§ **EXERCISE AIM**:
Which lines of the listing hold the string "diode"? Copy those lines.

"""

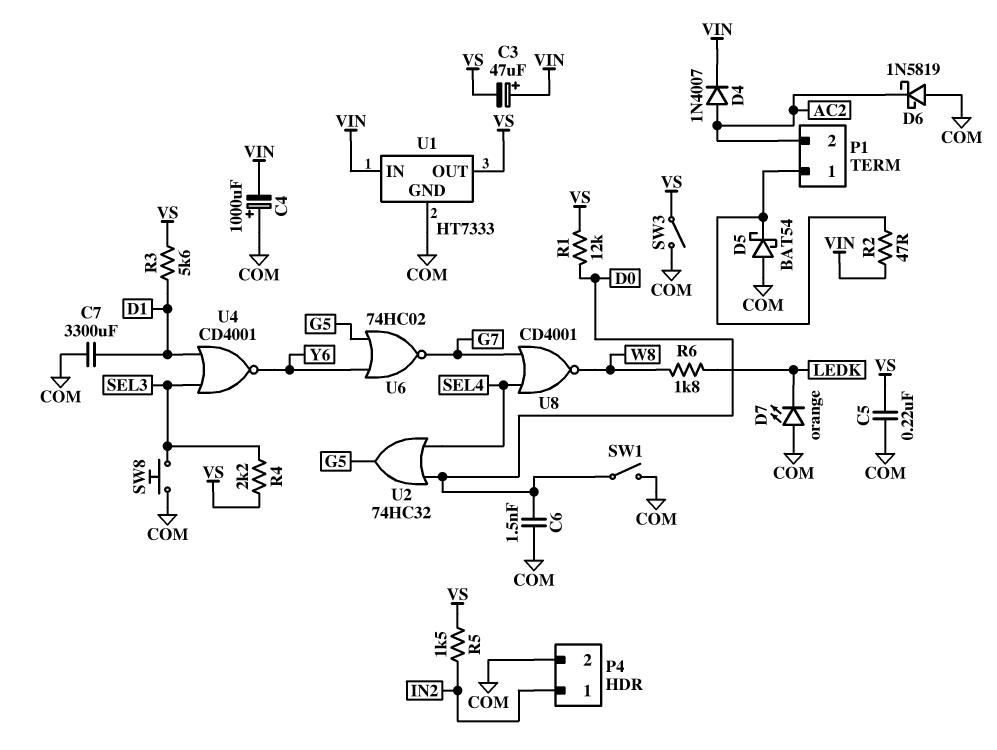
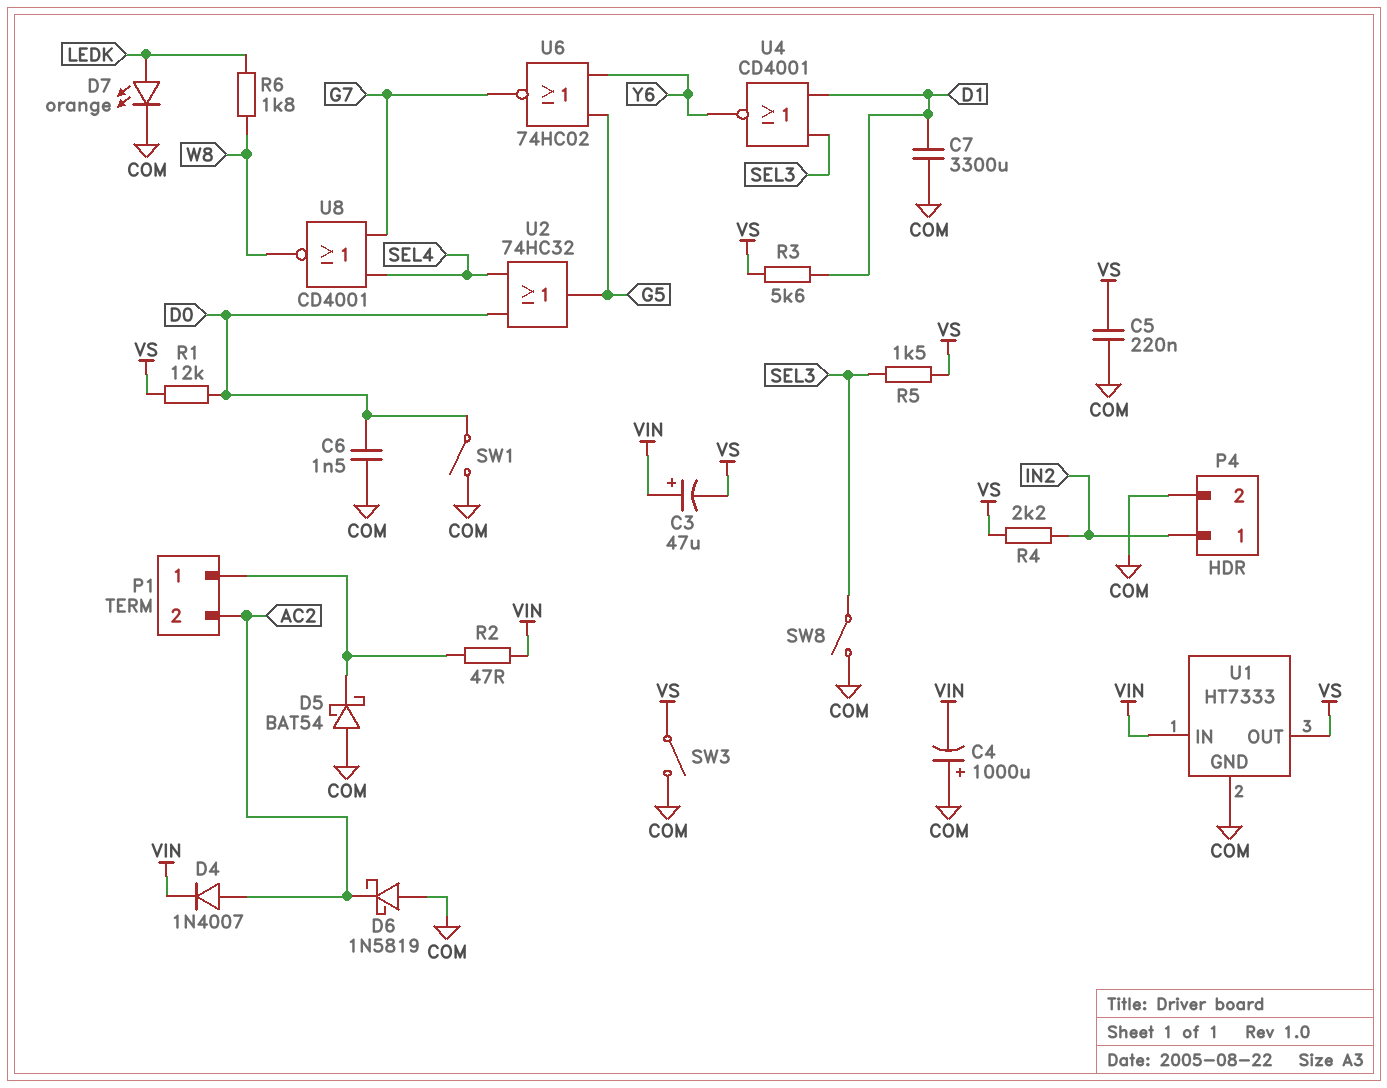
D7: LED orange (A COM, K LEDK) -> LED orange (A LEDK, K COM)
R4: 2.2k (SEL3, VS) -> 2.2k (IN2, VS)
R5: 1.5k (IN2, VS) -> 1.5k (SEL3, VS)
SW8: button (COM, SEL3) -> switch (COM, SEL3)

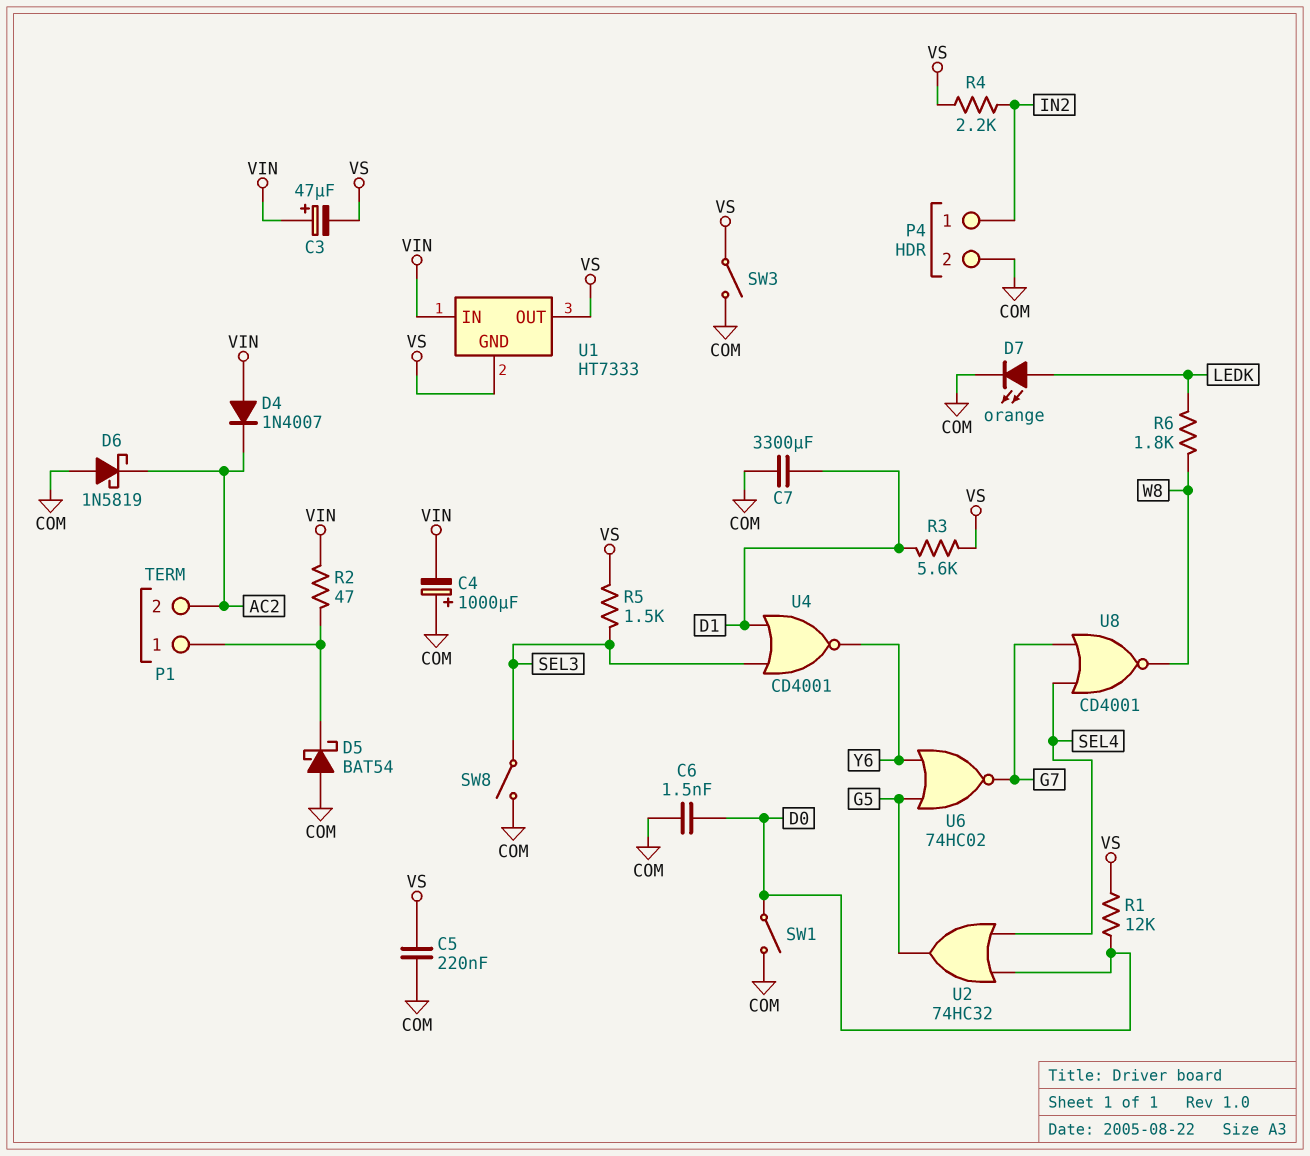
D4: diode 1N4007 (A AC2, K VIN) -> diode 1N4007 (A VIN, K AC2)
U1 pin GND: COM -> VS

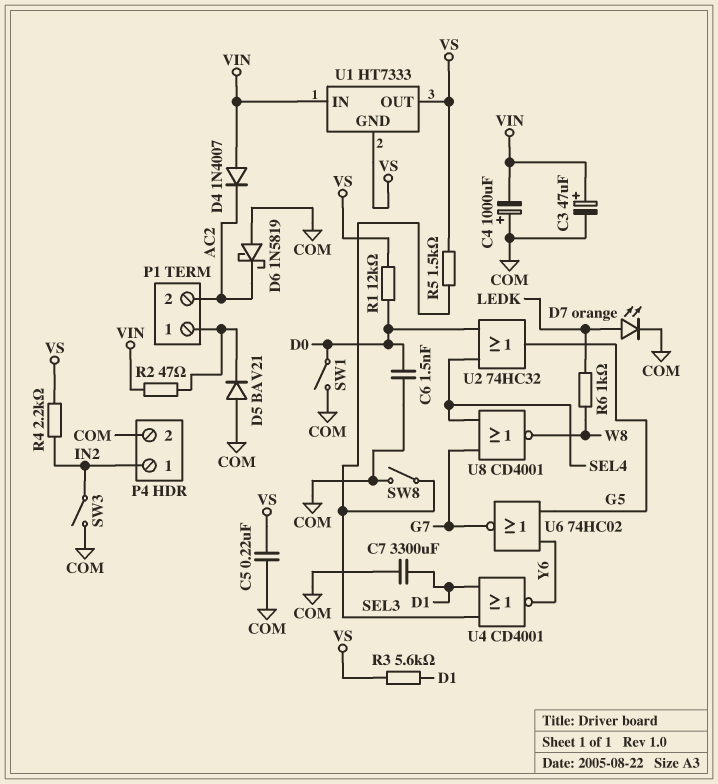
C3: 47uF (plus VIN, minus VS) -> 47uF (plus VIN, minus COM)
D5: schottky BAT54 (A COM, K P1/1) -> diode BAV21 (A COM, K P1/1)
R6: 1.8k (LEDK, W8) -> 1k (LEDK, W8)
SW3: switch (COM, VS) -> switch (COM, IN2)

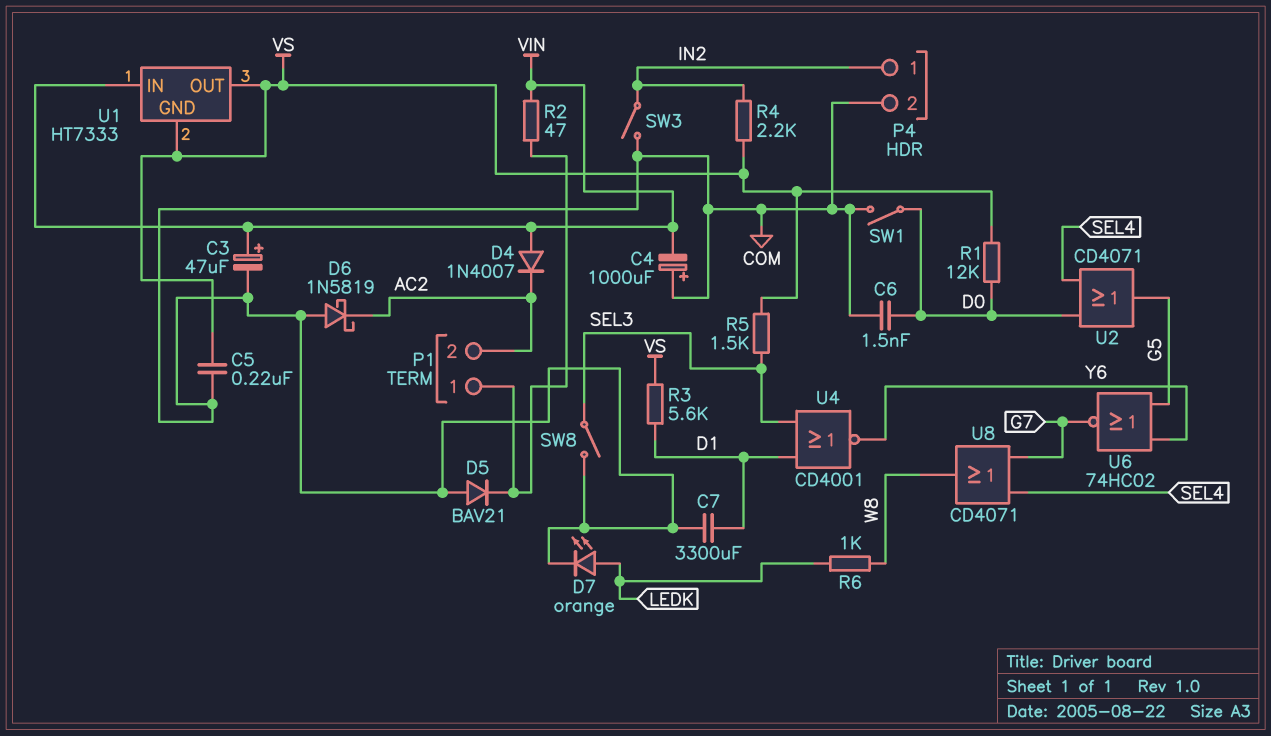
U2: OR 74HC32 (in D0, in SEL4, out G5) -> OR CD4071 (in D0, in SEL4, out G5)
U8: NOR CD4001 (in G7, in SEL4, out W8) -> OR CD4071 (in G7, in SEL4, out W8)

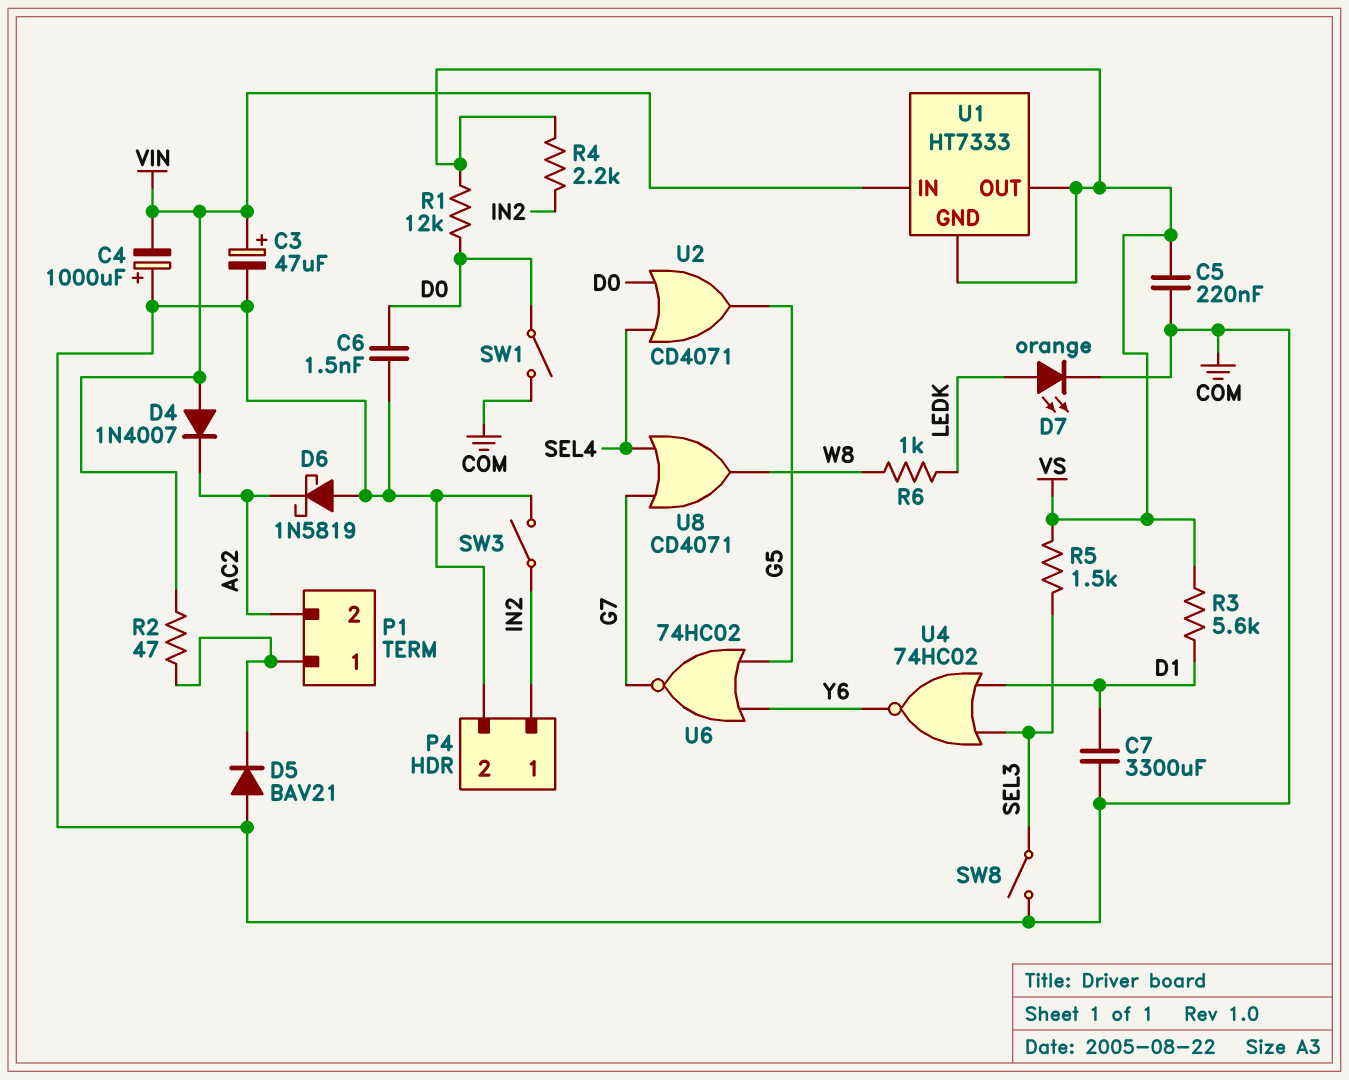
U4: NOR CD4001 (in D1, in SEL3, out Y6) -> NOR 74HC02 (in D1, in SEL3, out Y6)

"""

§ **THE ANSWER**:
D4: diode 1N4007 (A AC2, K VIN) -> diode 1N4007 (A VIN, K AC2)
D5: schottky BAT54 (A COM, K P1/1) -> diode BAV21 (A COM, K P1/1)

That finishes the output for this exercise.